### [Material for this exercise]
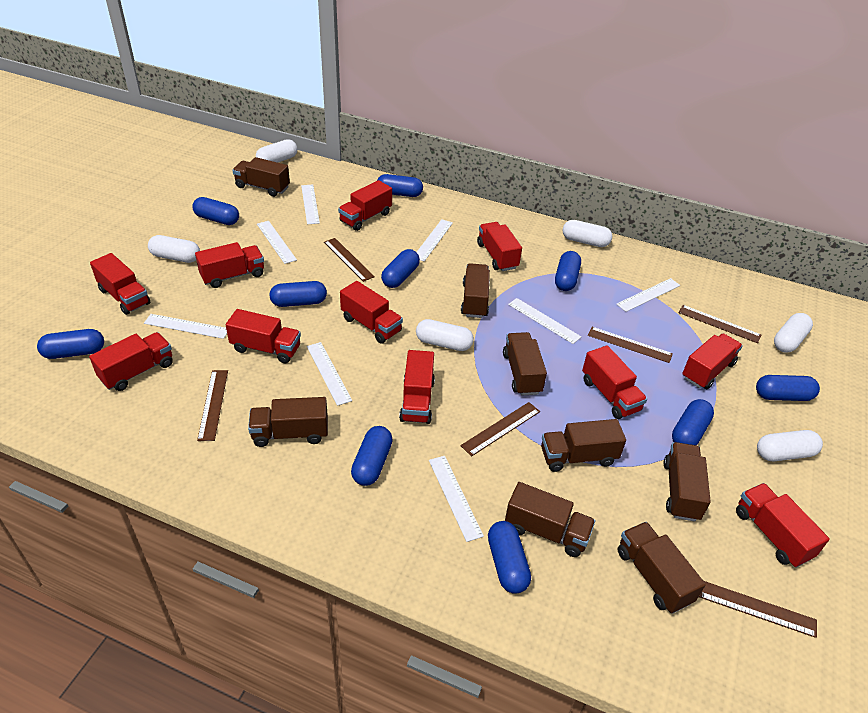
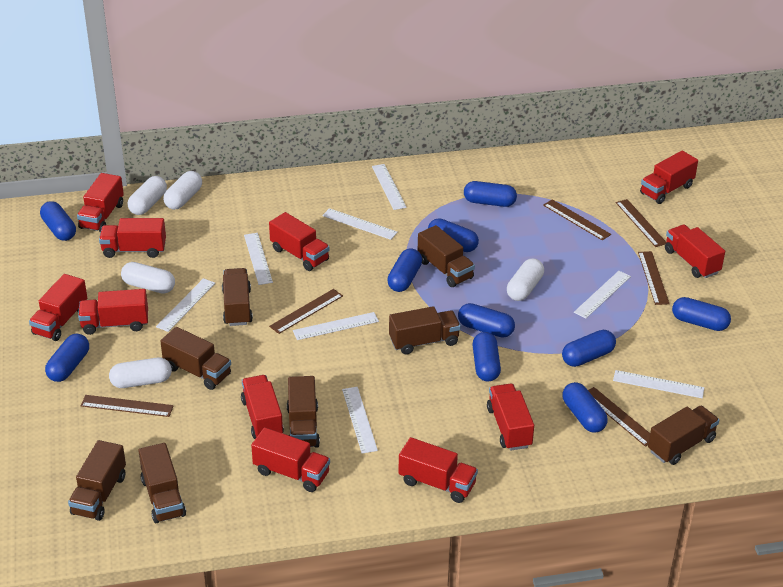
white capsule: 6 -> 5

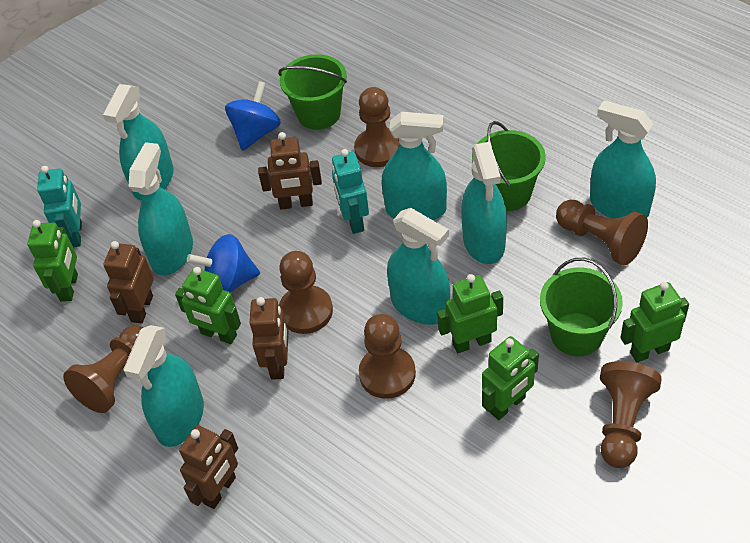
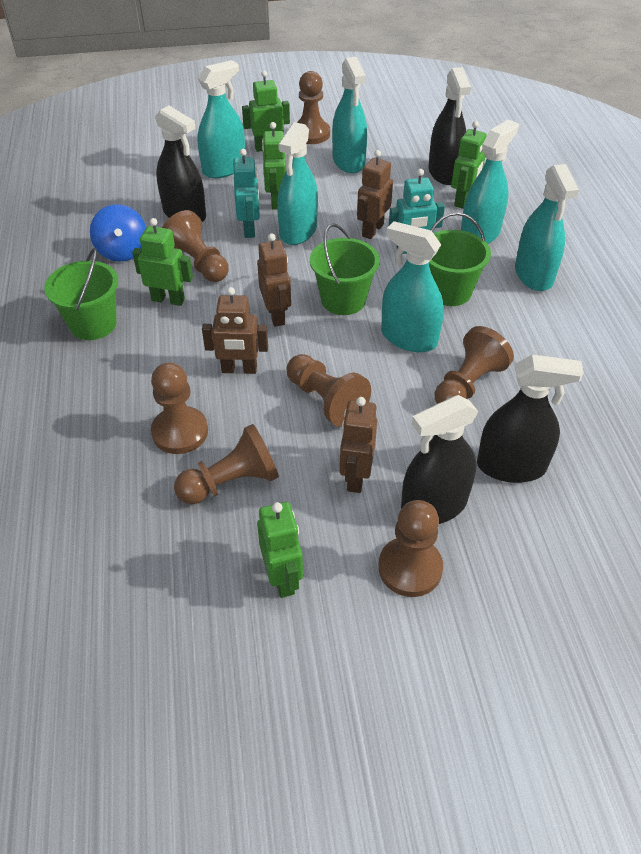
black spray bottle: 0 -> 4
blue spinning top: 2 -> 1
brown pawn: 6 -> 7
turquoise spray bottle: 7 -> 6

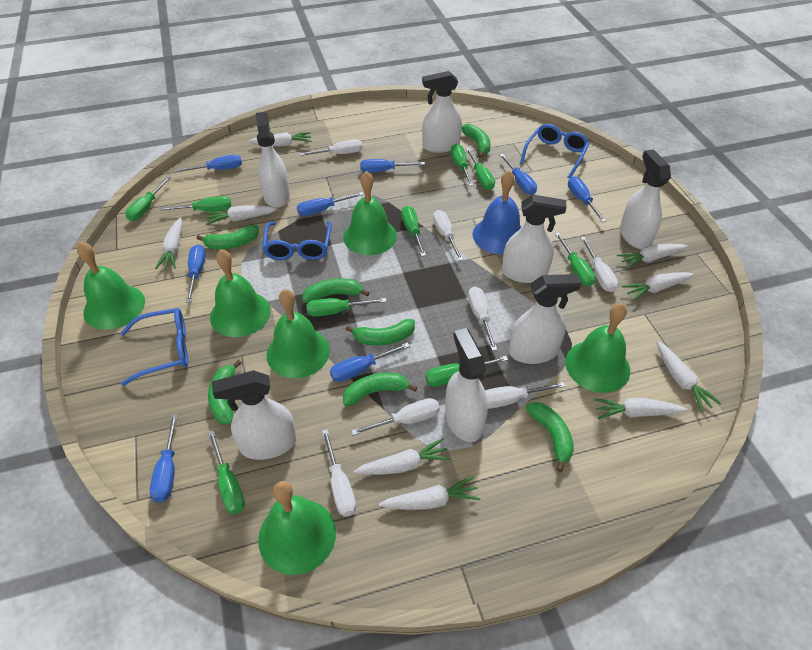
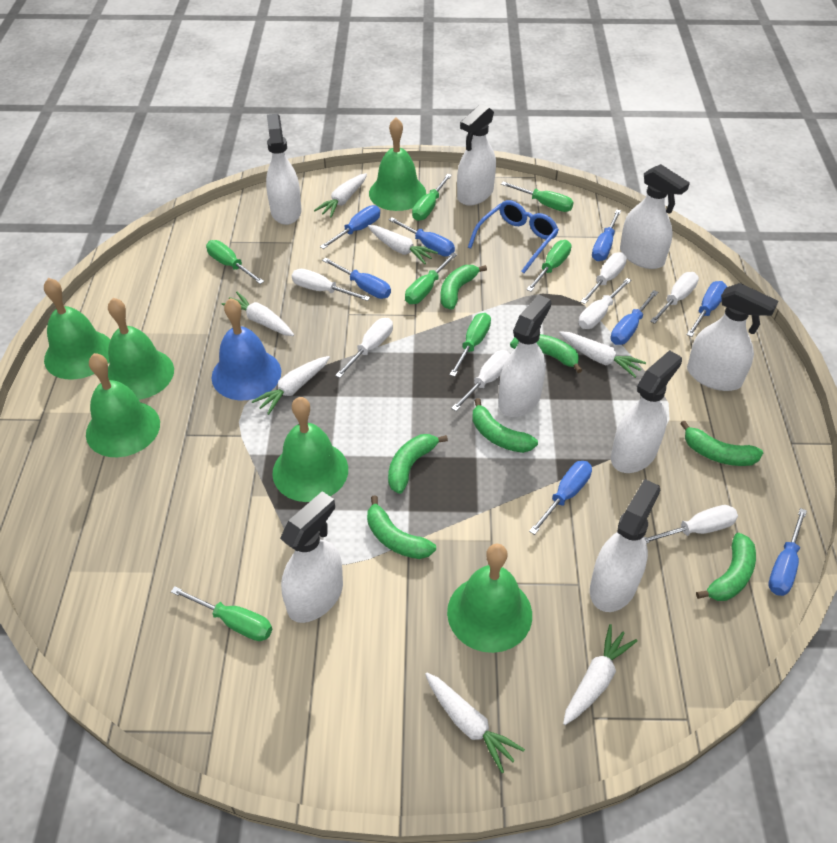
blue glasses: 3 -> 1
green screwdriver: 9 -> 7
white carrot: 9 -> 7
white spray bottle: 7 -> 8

---

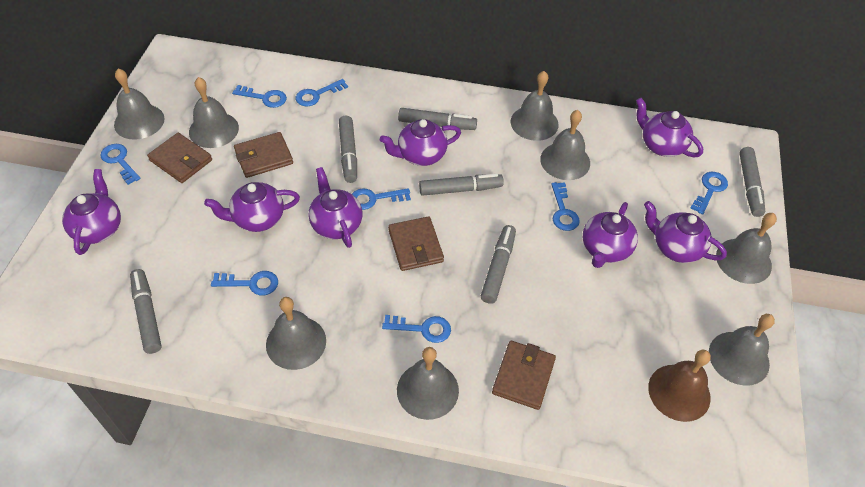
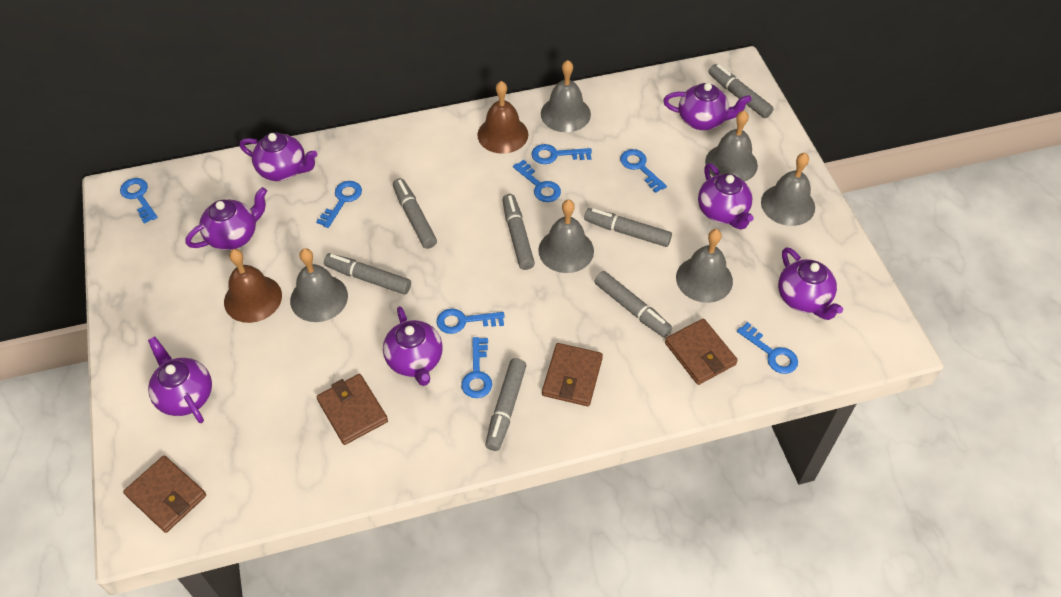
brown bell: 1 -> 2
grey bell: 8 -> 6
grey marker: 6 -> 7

### [Directions]
The lines above from the line with "blue spinning top: 2 -> 1" through the line with "white spray bottle: 7 -> 8" are to be given again word for word, with no pictures among them.

### [Task solution]
blue spinning top: 2 -> 1
brown pawn: 6 -> 7
turquoise spray bottle: 7 -> 6

blue glasses: 3 -> 1
green screwdriver: 9 -> 7
white carrot: 9 -> 7
white spray bottle: 7 -> 8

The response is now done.